== TASK PROMPT ==
The required output is the stretch from the line containing "[(199,460),(237,417),(184,369),(145,413),(199,460)]" through the line containing "[(419,350),(398,374),(435,407),(457,382),(419,350)]" in the records below, unaltered and with no pictures.

== EXTRACTED DATA ==
=-=-=-=-=

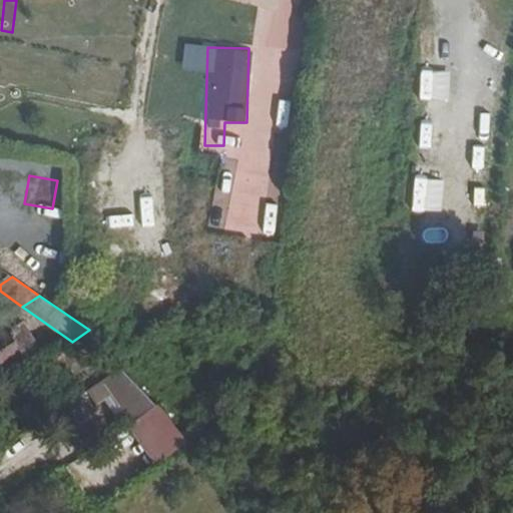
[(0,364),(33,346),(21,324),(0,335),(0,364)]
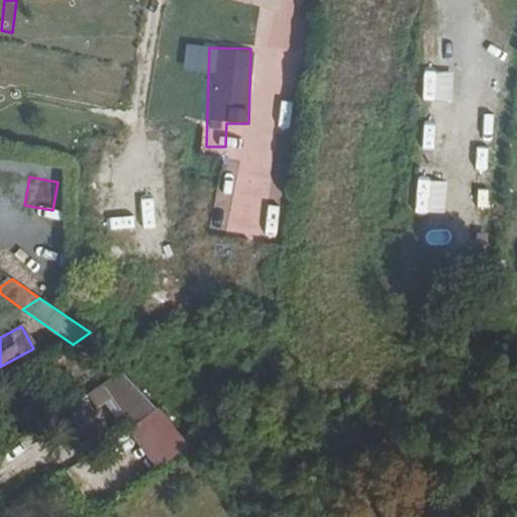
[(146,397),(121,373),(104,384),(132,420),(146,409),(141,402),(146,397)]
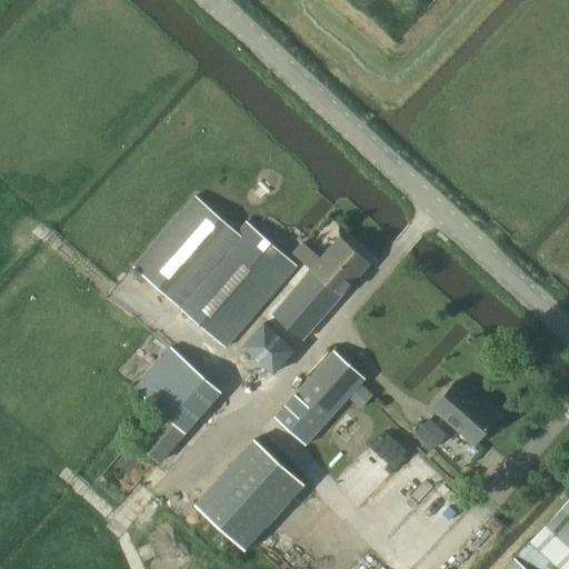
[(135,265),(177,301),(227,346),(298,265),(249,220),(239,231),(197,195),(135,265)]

=-=-=-=-=

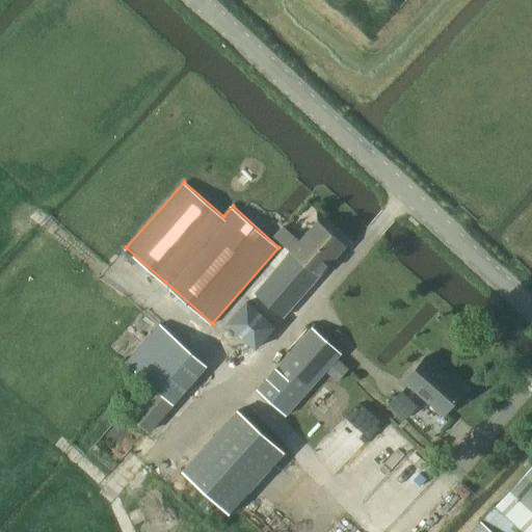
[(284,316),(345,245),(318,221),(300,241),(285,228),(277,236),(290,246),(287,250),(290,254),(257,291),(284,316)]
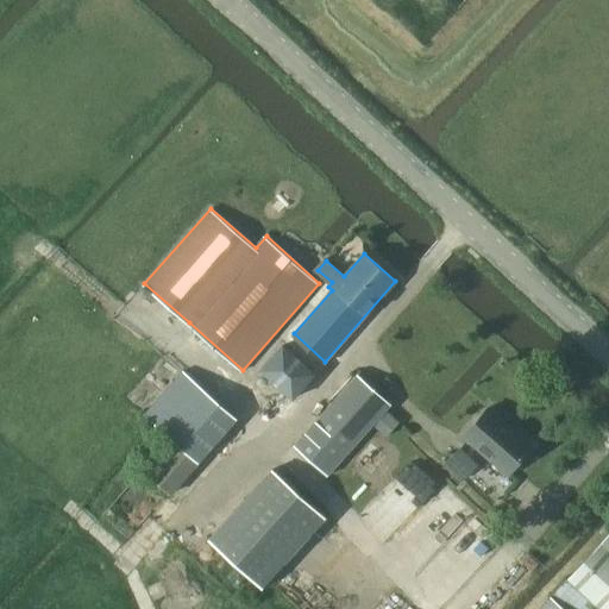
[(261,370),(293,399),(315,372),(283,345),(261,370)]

=-=-=-=-=

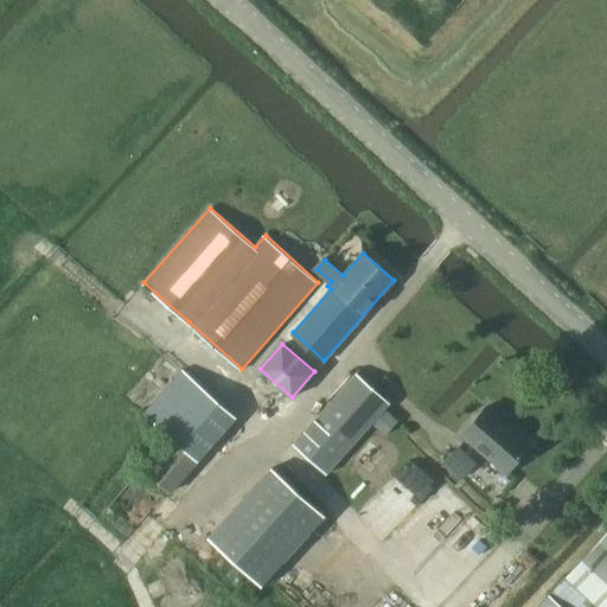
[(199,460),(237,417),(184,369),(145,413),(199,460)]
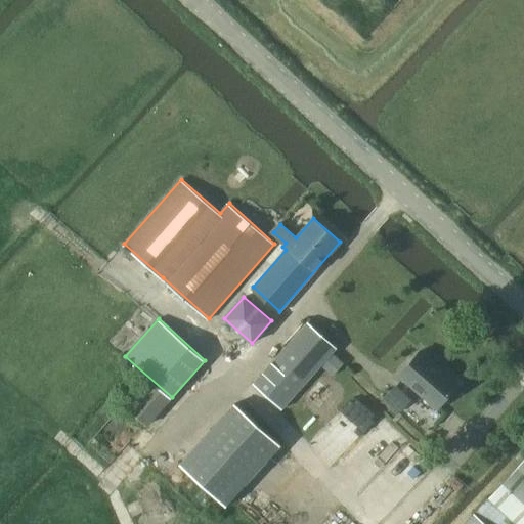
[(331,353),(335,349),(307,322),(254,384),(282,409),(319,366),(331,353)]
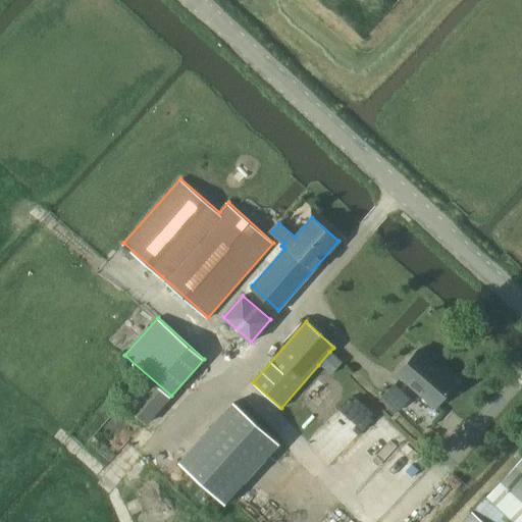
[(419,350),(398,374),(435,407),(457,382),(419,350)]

=-=-=-=-=

== TASK OUTPUT ==
[(199,460),(237,417),(184,369),(145,413),(199,460)]
[(331,353),(335,349),(307,322),(254,384),(282,409),(319,366),(331,353)]
[(419,350),(398,374),(435,407),(457,382),(419,350)]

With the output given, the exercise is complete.